======== Material for this exercise ========

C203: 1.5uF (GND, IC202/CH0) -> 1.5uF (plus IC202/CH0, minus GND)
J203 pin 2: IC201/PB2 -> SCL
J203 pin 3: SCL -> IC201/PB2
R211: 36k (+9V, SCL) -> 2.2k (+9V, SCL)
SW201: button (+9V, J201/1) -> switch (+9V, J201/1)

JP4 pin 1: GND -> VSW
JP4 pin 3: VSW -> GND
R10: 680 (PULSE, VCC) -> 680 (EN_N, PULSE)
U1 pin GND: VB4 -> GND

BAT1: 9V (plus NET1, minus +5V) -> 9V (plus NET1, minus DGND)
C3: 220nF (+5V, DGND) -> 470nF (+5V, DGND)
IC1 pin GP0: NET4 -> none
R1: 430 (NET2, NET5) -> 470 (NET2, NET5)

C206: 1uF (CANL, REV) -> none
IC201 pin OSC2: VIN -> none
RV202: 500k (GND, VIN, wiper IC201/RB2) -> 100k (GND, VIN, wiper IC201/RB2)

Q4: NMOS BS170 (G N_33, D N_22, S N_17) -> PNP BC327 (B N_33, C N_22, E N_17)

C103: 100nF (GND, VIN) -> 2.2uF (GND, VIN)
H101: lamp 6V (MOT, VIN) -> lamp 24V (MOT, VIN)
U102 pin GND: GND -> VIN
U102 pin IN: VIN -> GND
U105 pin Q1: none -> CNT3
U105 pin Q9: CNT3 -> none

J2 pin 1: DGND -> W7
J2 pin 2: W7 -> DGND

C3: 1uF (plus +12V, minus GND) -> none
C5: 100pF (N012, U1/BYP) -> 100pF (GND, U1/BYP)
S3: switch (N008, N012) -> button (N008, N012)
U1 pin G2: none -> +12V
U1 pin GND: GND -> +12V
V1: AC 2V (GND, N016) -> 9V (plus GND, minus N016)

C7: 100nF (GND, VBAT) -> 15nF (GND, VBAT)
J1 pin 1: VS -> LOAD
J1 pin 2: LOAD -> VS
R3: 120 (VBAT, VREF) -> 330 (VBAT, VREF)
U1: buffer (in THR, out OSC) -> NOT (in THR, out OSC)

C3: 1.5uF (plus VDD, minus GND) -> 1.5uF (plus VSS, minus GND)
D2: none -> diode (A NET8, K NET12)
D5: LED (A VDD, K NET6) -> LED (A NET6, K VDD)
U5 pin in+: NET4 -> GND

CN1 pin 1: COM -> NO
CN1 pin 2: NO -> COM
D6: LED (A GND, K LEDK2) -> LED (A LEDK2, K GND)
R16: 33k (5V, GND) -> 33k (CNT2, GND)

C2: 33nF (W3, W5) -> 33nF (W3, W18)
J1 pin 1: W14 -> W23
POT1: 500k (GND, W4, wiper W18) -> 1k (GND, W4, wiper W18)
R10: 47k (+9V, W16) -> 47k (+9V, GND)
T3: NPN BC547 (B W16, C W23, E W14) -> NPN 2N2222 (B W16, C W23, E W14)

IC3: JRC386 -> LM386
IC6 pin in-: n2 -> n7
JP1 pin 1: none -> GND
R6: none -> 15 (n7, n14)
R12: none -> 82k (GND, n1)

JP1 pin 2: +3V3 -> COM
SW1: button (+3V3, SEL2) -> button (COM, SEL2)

========

▸ Assignment:
The answer is the line containing "J1 pin 2: LOAD -> VS" together with every line after it in the records, repeated exactly and with nothing else.

▸ Your solution:
J1 pin 2: LOAD -> VS
R3: 120 (VBAT, VREF) -> 330 (VBAT, VREF)
U1: buffer (in THR, out OSC) -> NOT (in THR, out OSC)

C3: 1.5uF (plus VDD, minus GND) -> 1.5uF (plus VSS, minus GND)
D2: none -> diode (A NET8, K NET12)
D5: LED (A VDD, K NET6) -> LED (A NET6, K VDD)
U5 pin in+: NET4 -> GND

CN1 pin 1: COM -> NO
CN1 pin 2: NO -> COM
D6: LED (A GND, K LEDK2) -> LED (A LEDK2, K GND)
R16: 33k (5V, GND) -> 33k (CNT2, GND)

C2: 33nF (W3, W5) -> 33nF (W3, W18)
J1 pin 1: W14 -> W23
POT1: 500k (GND, W4, wiper W18) -> 1k (GND, W4, wiper W18)
R10: 47k (+9V, W16) -> 47k (+9V, GND)
T3: NPN BC547 (B W16, C W23, E W14) -> NPN 2N2222 (B W16, C W23, E W14)

IC3: JRC386 -> LM386
IC6 pin in-: n2 -> n7
JP1 pin 1: none -> GND
R6: none -> 15 (n7, n14)
R12: none -> 82k (GND, n1)

JP1 pin 2: +3V3 -> COM
SW1: button (+3V3, SEL2) -> button (COM, SEL2)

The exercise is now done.